== Exercise instructions ==
Copy out and return the lines from the one holding "MIC2 pin OUT: none -> D0" to the end of the listing below, both included, omitting the pictures.

== Material provided ==
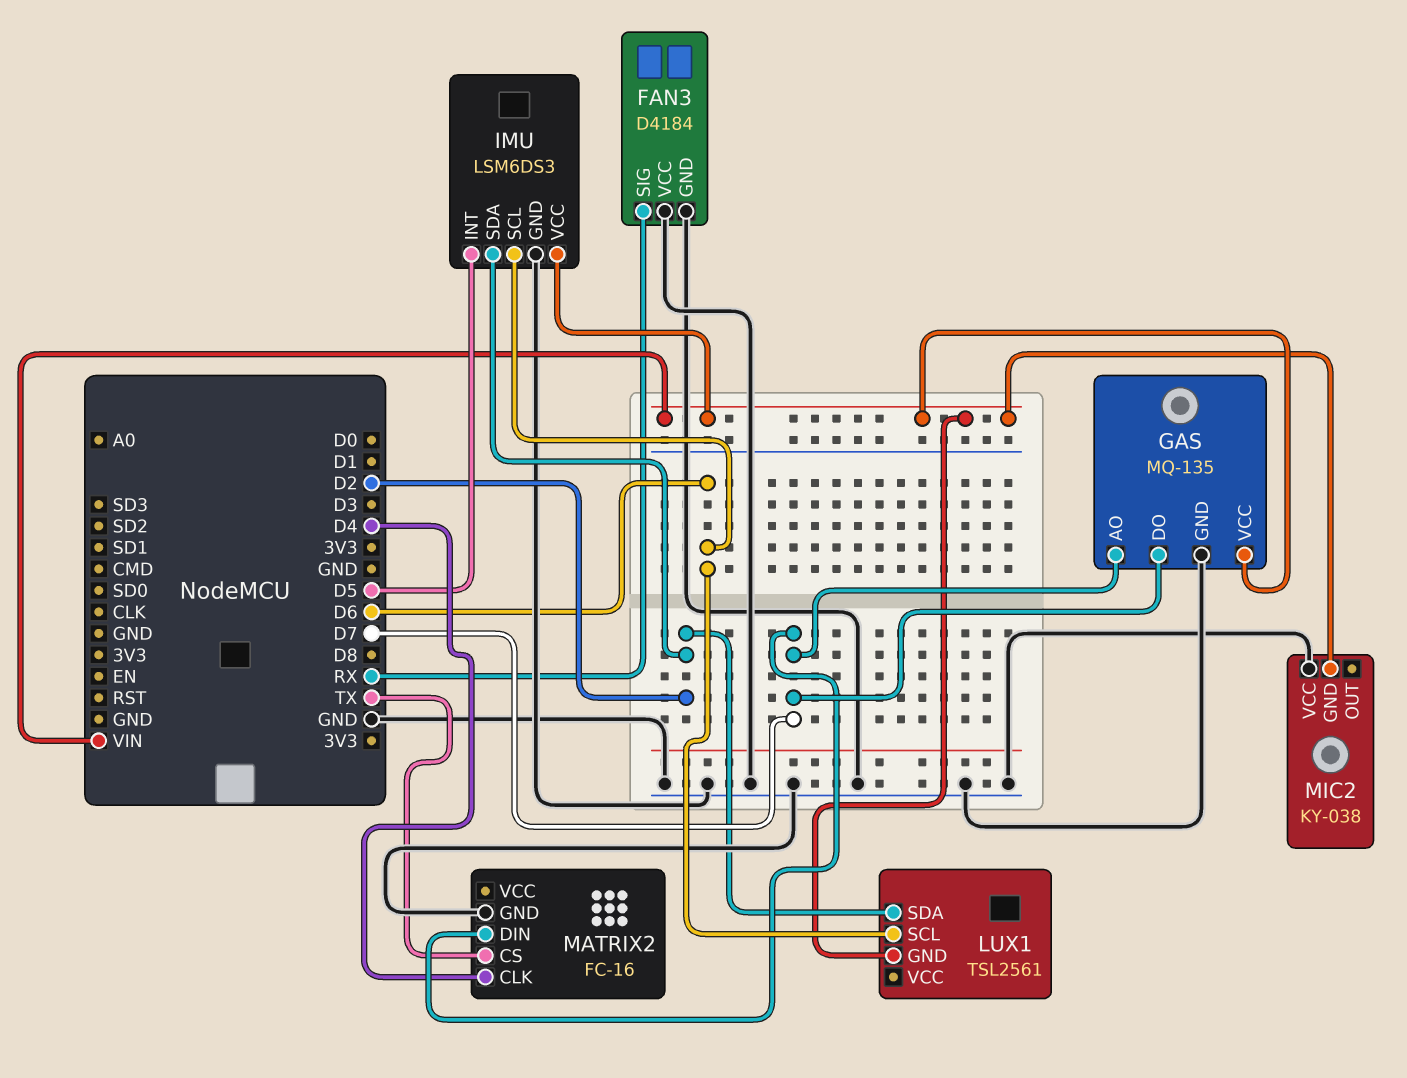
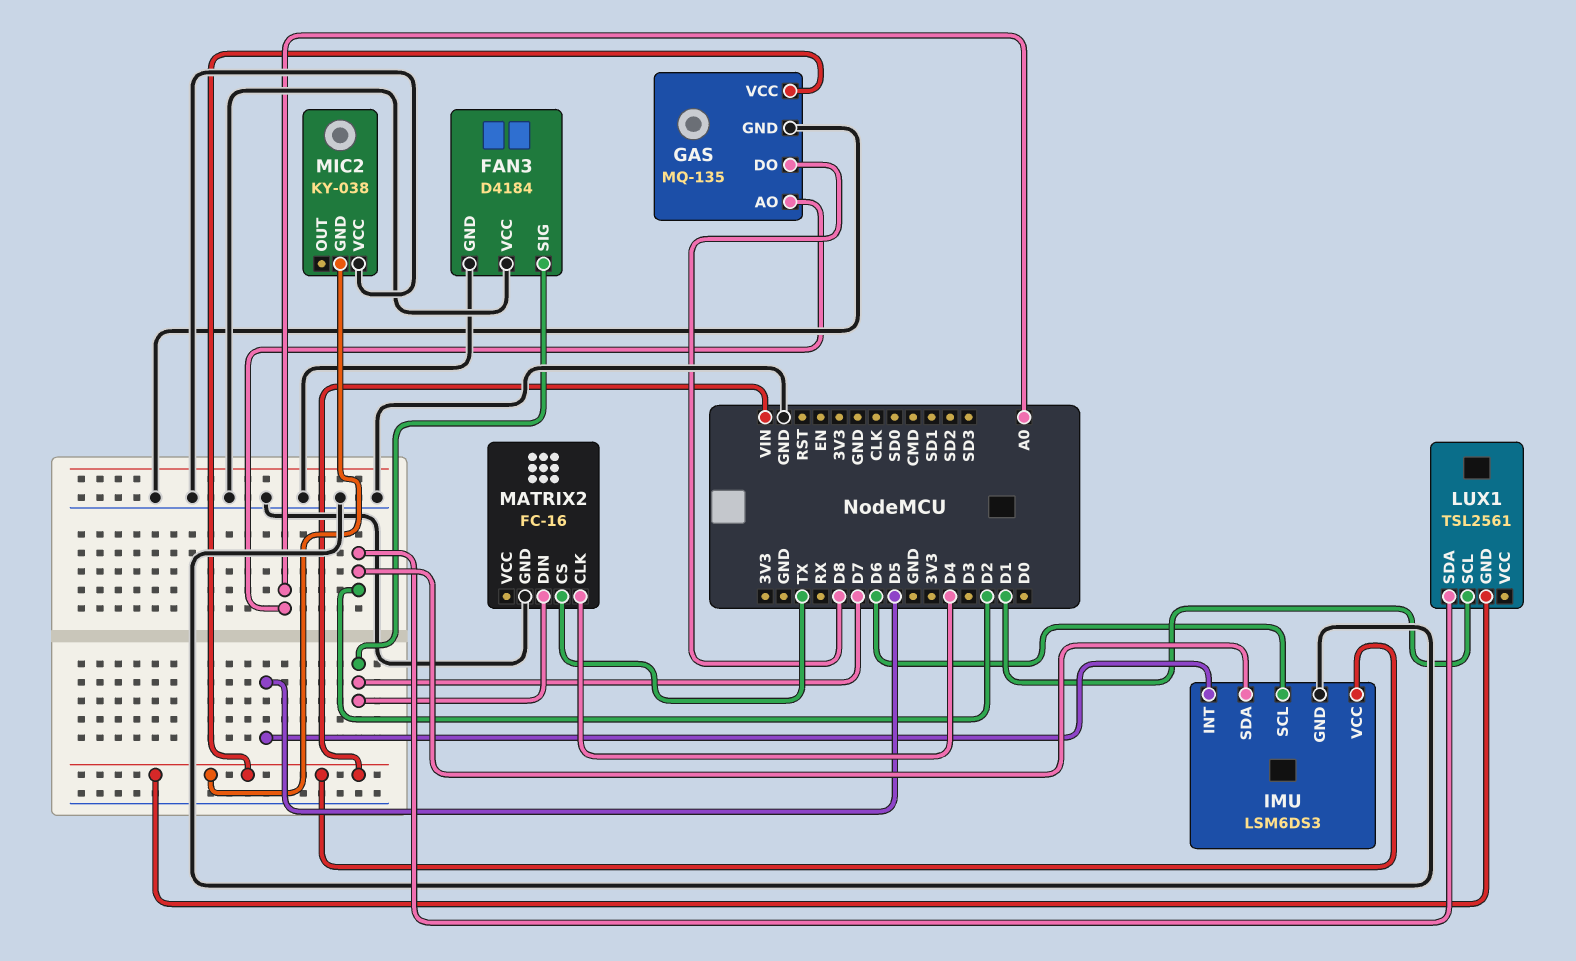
FAN3 pin SIG: RX -> D7
GAS pin AO: D7 -> A0
GAS pin DO: D7 -> D8
LUX1 pin SCL: D6 -> D1

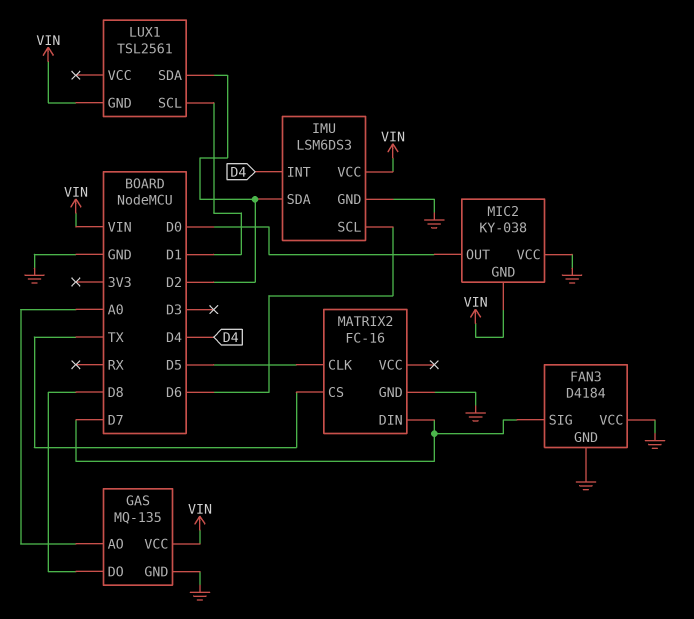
IMU pin INT: D5 -> D4
MATRIX2 pin CLK: D4 -> D5
MIC2 pin OUT: none -> D0

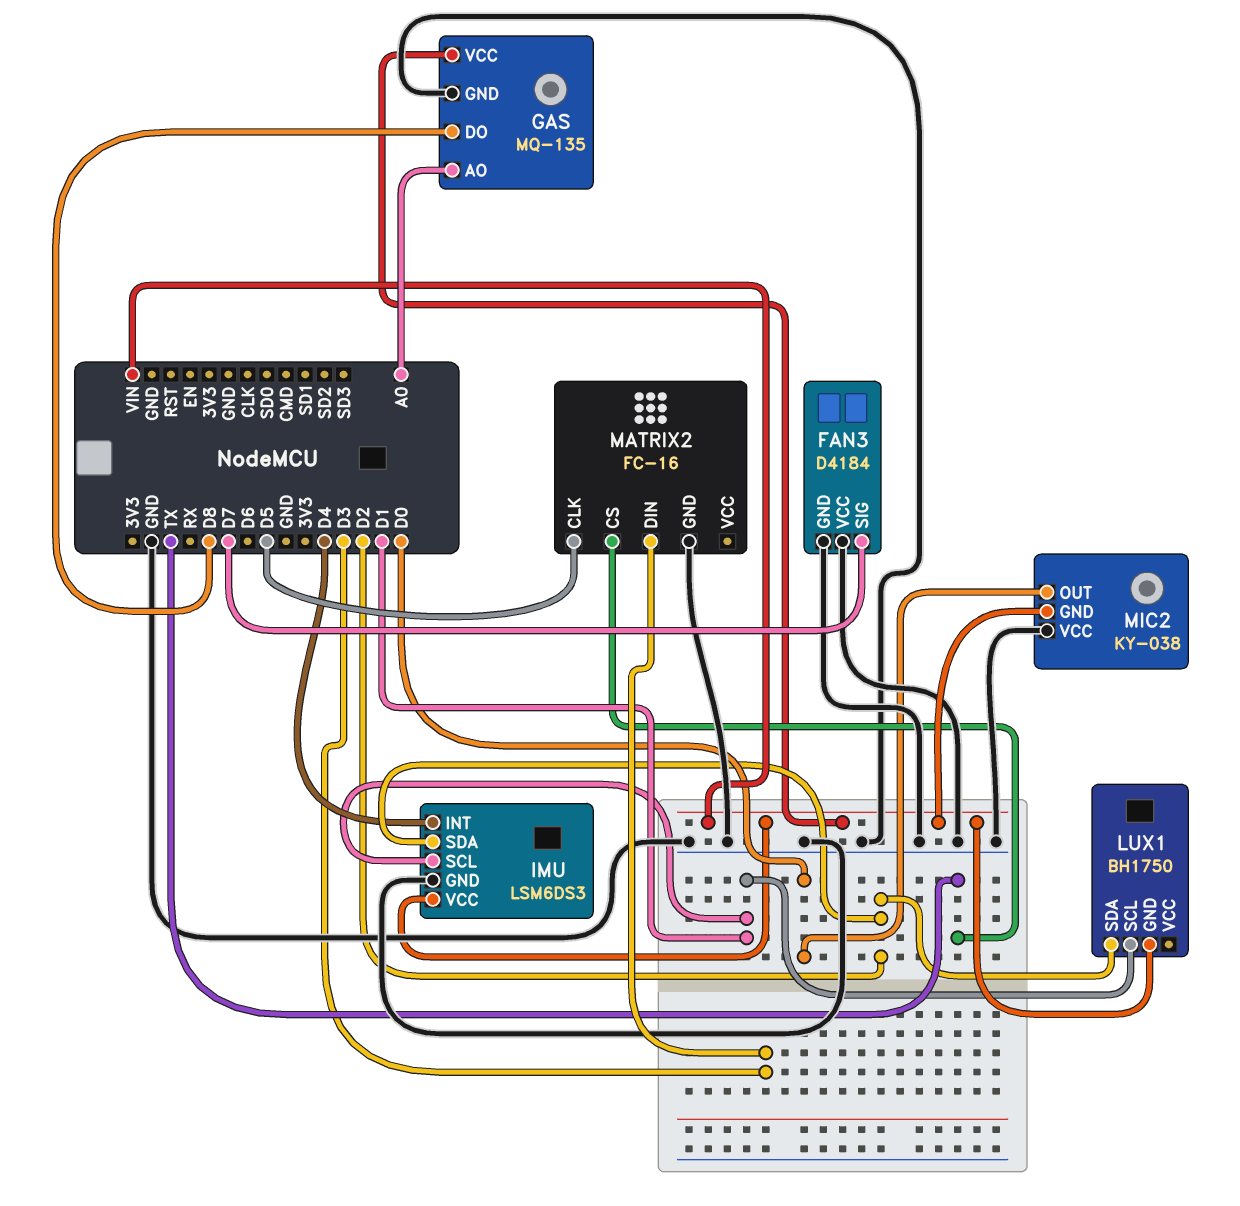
IMU pin SCL: D6 -> D1
LUX1: TSL2561 -> BH1750
MATRIX2 pin DIN: D7 -> D3

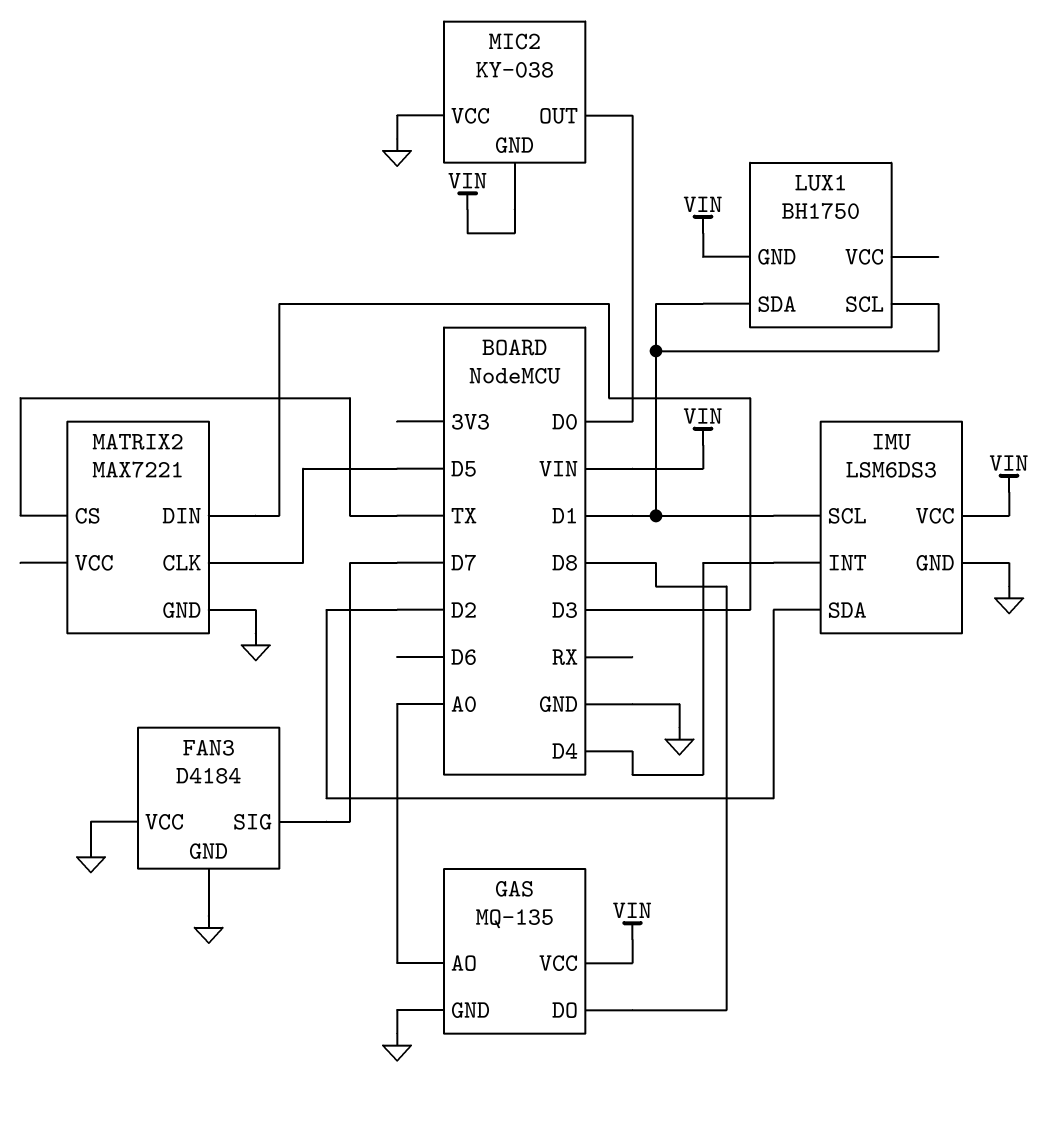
LUX1 pin SDA: D2 -> D1
MATRIX2: FC-16 -> MAX7221

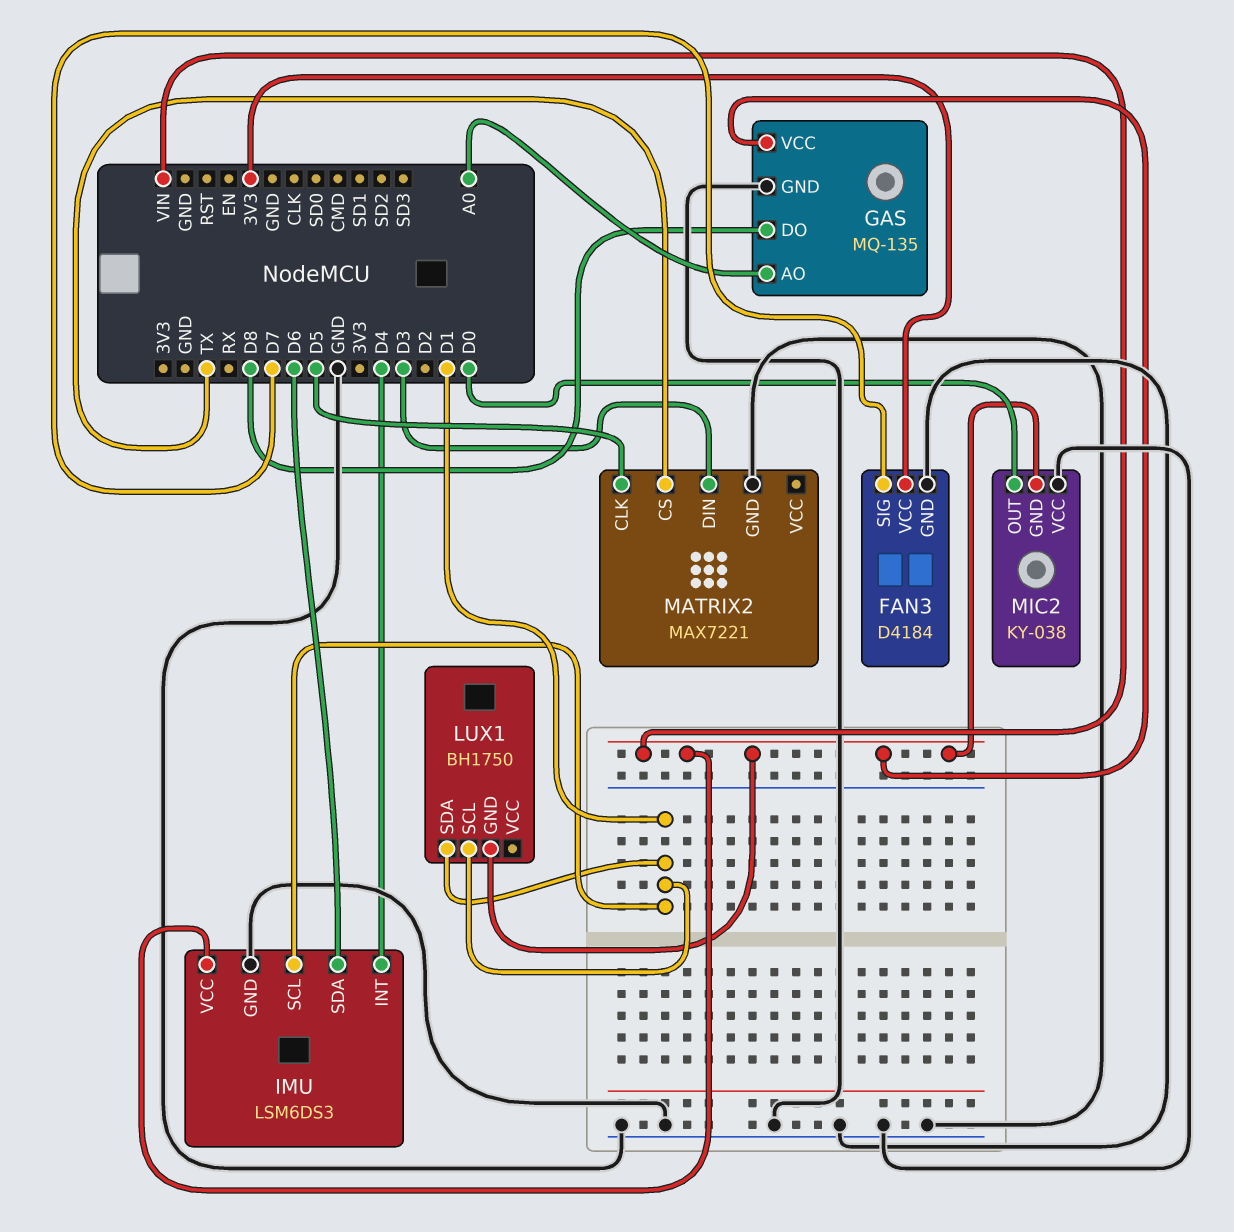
FAN3 pin VCC: GND -> 3V3
IMU pin SDA: D2 -> D6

== The answer ==
MIC2 pin OUT: none -> D0

IMU pin SCL: D6 -> D1
LUX1: TSL2561 -> BH1750
MATRIX2 pin DIN: D7 -> D3

LUX1 pin SDA: D2 -> D1
MATRIX2: FC-16 -> MAX7221

FAN3 pin VCC: GND -> 3V3
IMU pin SDA: D2 -> D6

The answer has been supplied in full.